━━━ Input records

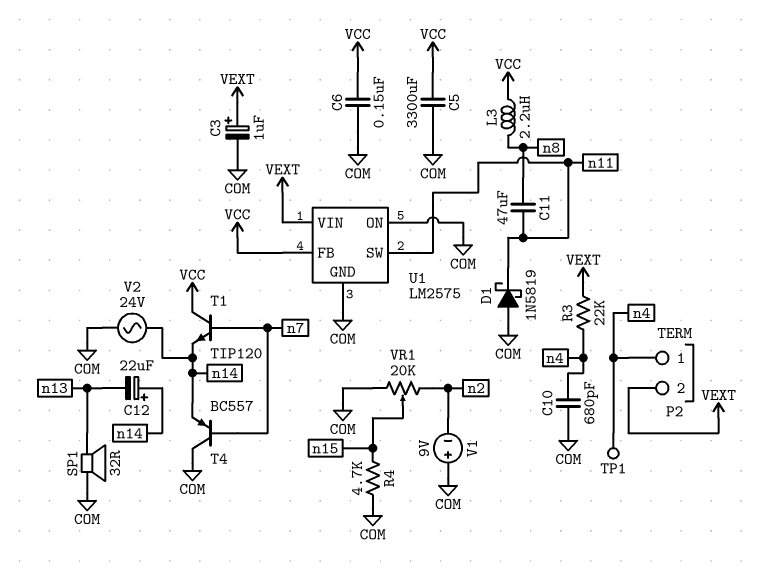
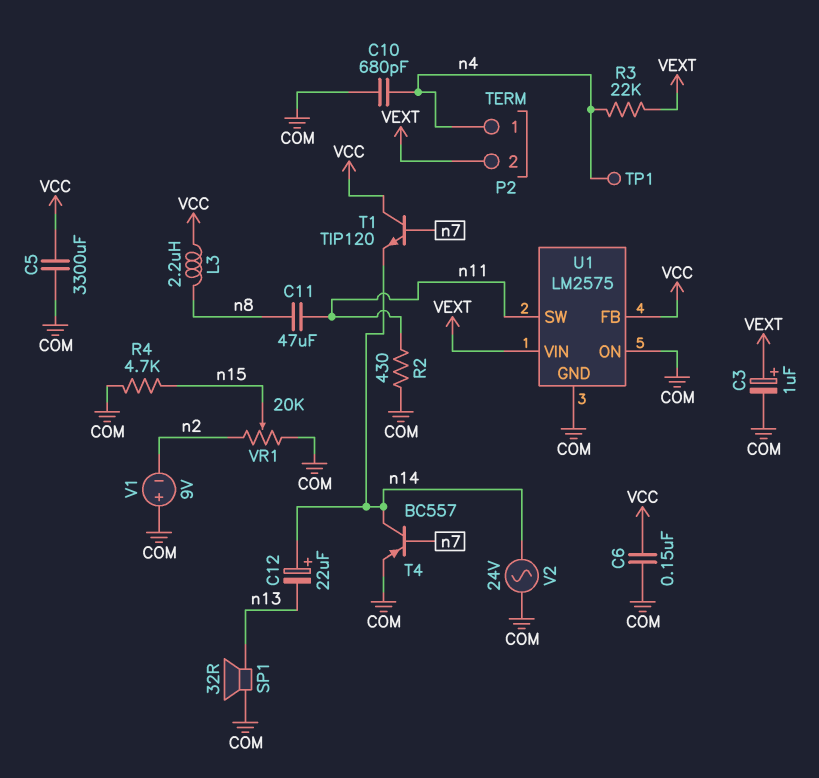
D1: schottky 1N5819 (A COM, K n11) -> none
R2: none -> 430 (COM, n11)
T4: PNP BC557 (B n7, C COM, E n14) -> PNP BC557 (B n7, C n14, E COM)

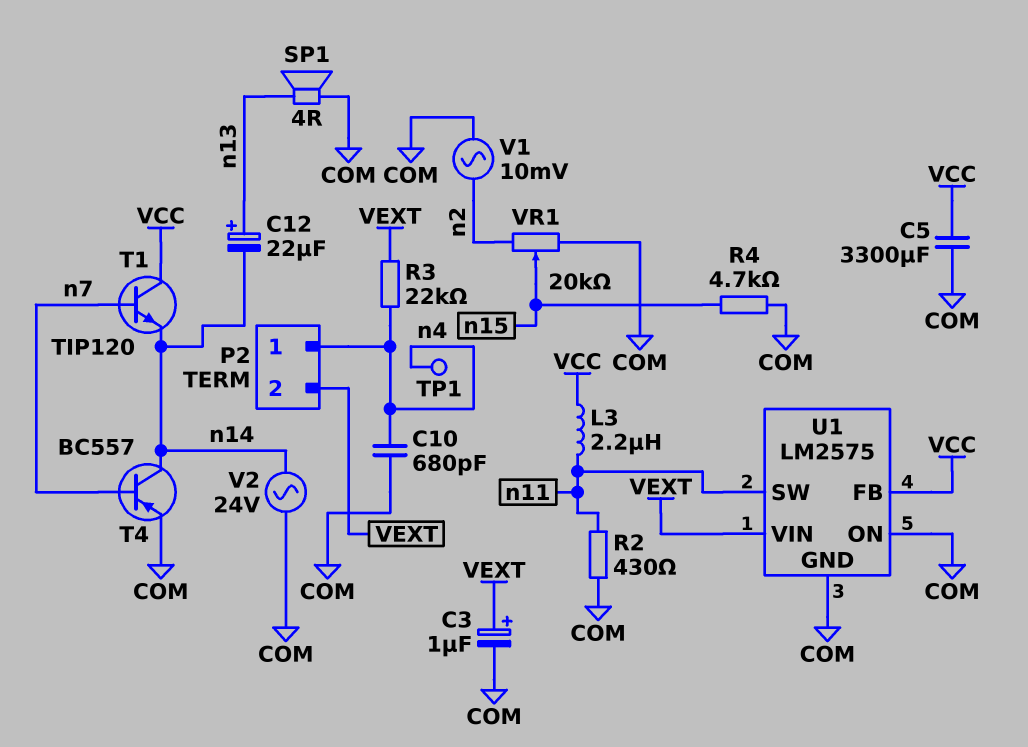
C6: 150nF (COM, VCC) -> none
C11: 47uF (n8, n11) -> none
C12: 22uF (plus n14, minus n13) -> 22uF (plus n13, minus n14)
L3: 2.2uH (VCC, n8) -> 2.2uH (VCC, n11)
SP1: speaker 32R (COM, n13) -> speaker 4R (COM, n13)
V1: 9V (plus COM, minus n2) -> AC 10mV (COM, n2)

━━━━━━
━━━ Input records

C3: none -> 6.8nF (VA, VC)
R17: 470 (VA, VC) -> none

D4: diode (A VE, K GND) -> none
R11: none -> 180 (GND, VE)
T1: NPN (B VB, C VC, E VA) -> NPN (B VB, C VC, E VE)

━━━━━━
━━━ Input records

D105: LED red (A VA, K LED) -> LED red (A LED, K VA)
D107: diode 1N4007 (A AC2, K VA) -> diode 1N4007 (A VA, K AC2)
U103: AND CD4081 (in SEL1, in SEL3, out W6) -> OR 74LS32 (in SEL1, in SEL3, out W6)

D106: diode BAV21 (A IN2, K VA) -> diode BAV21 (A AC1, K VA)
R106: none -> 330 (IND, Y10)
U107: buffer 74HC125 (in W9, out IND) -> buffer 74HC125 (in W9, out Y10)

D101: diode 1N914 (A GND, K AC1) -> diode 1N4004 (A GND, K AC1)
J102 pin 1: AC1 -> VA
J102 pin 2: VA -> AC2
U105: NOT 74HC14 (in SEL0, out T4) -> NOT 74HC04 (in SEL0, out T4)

━━━━━━

To do: Print again the lines of the entries above that fall between the line holding "C3: none -> 6.8nF (VA, VC)" and the line holding "T1: NPN (B VB, C", inclusive, exactly as they stand.

Expected answer:
C3: none -> 6.8nF (VA, VC)
R17: 470 (VA, VC) -> none

D4: diode (A VE, K GND) -> none
R11: none -> 180 (GND, VE)
T1: NPN (B VB, C VC, E VA) -> NPN (B VB, C VC, E VE)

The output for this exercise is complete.